- _The task_
The answer must be an exact copy of the records below, with every picture left out.

- _Data provided_
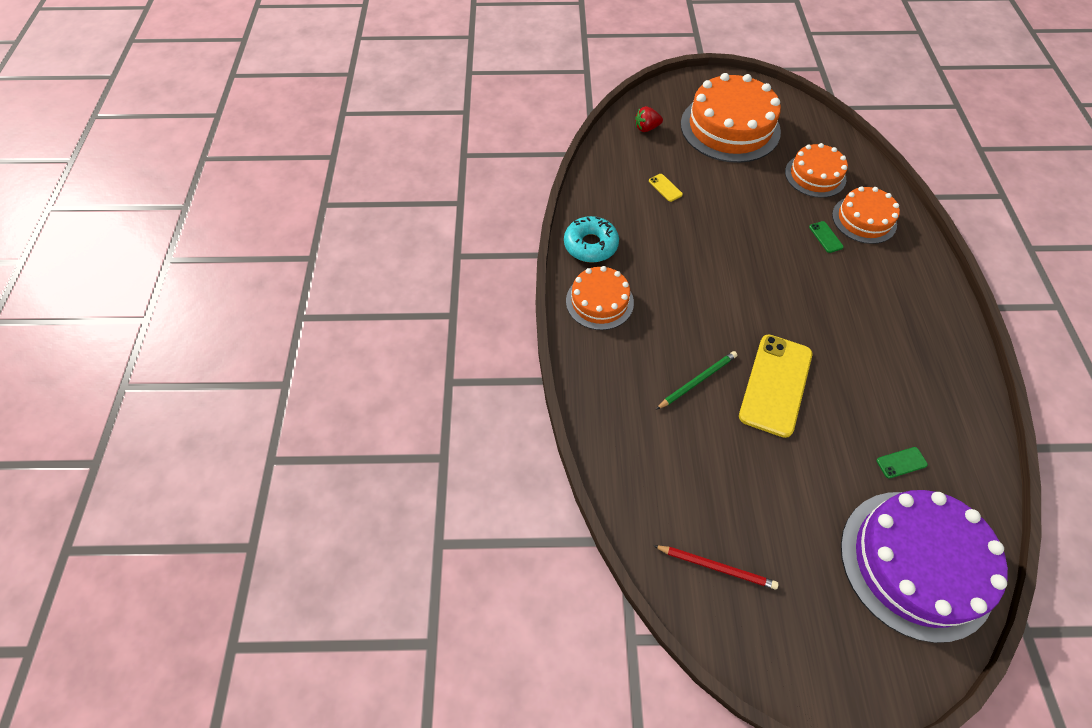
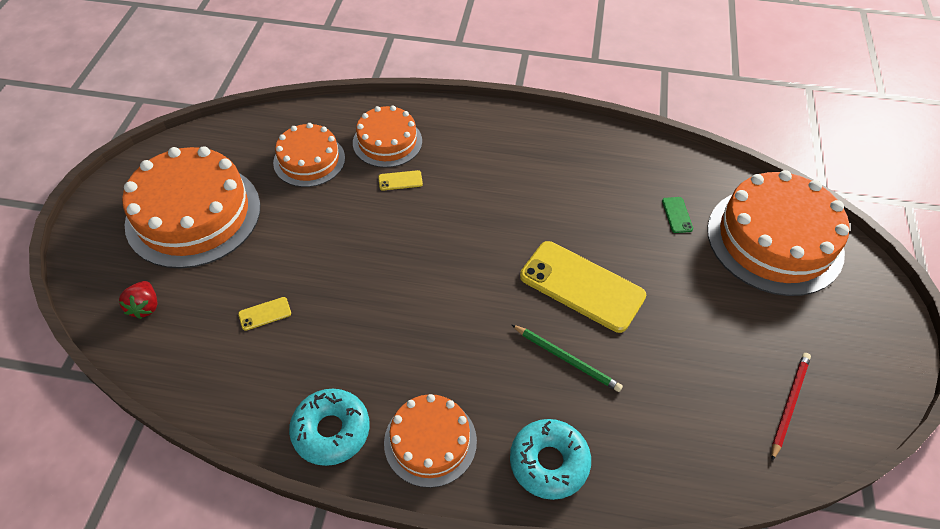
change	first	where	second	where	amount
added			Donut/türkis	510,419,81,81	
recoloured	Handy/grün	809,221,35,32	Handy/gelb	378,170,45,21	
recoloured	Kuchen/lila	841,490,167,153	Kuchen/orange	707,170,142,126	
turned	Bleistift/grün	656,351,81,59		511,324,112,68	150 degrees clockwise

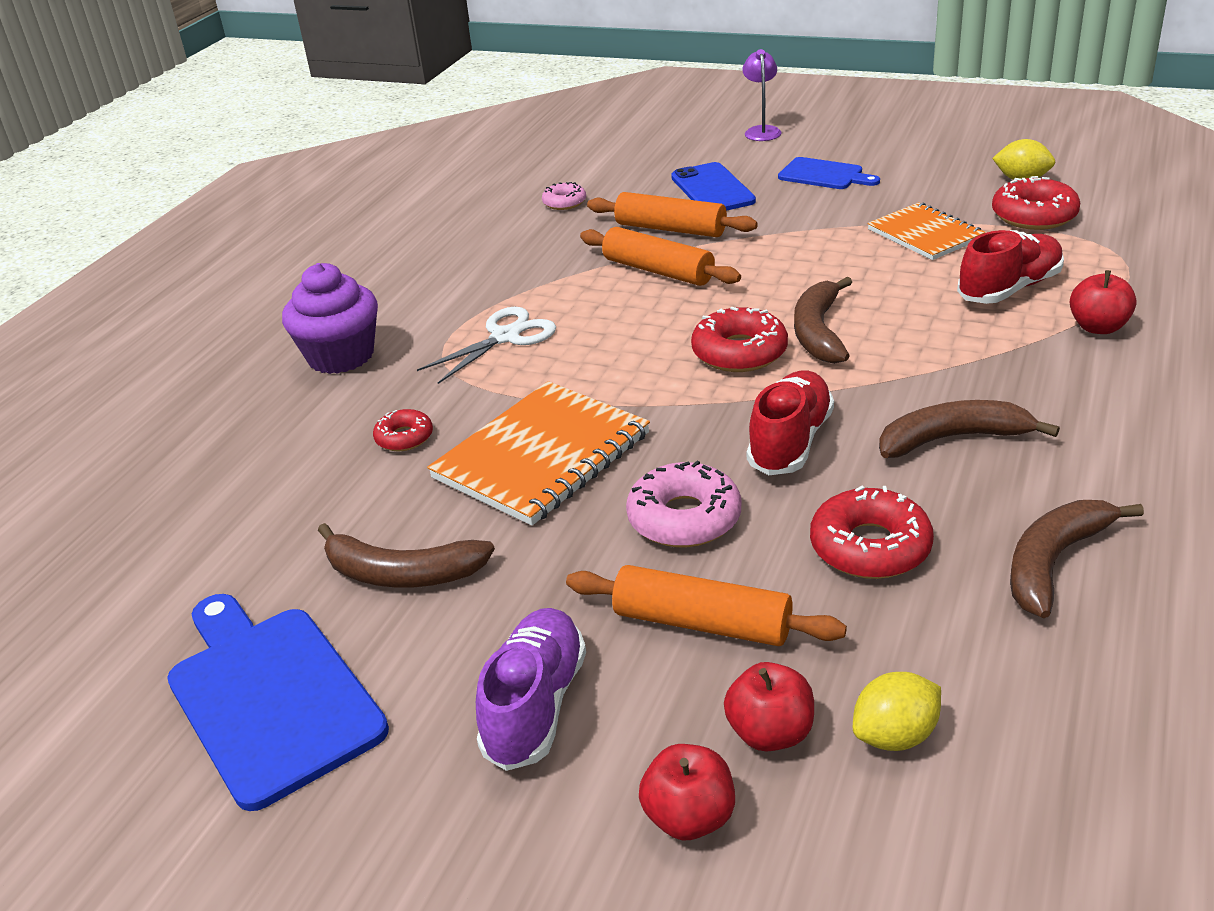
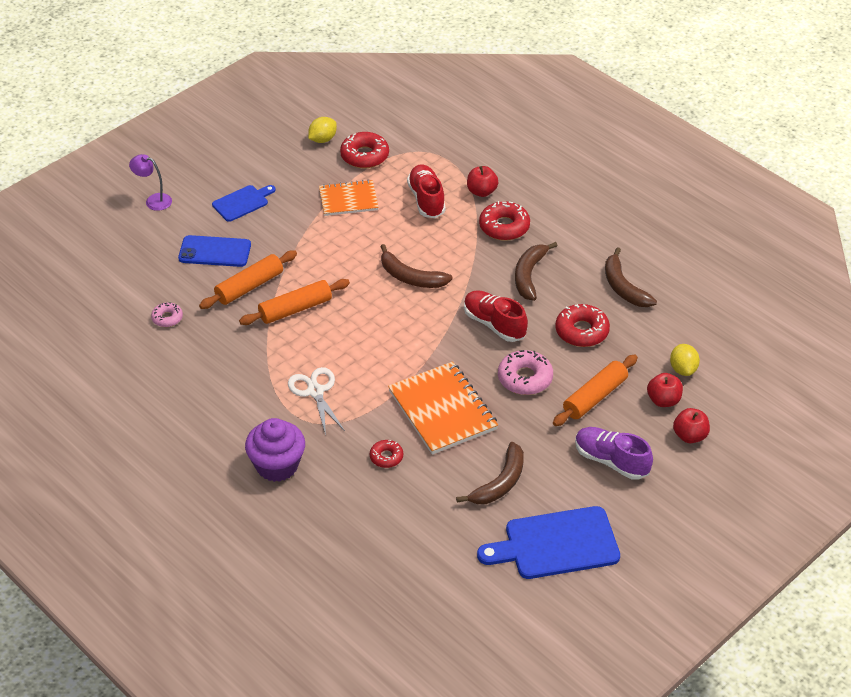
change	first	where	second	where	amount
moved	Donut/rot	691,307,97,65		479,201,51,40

- _Result of the exercise_
change	first	where	second	where	amount
added			Donut/türkis	510,419,81,81	
recoloured	Handy/grün	809,221,35,32	Handy/gelb	378,170,45,21	
recoloured	Kuchen/lila	841,490,167,153	Kuchen/orange	707,170,142,126	
turned	Bleistift/grün	656,351,81,59		511,324,112,68	150 degrees clockwise

change	first	where	second	where	amount
moved	Donut/rot	691,307,97,65		479,201,51,40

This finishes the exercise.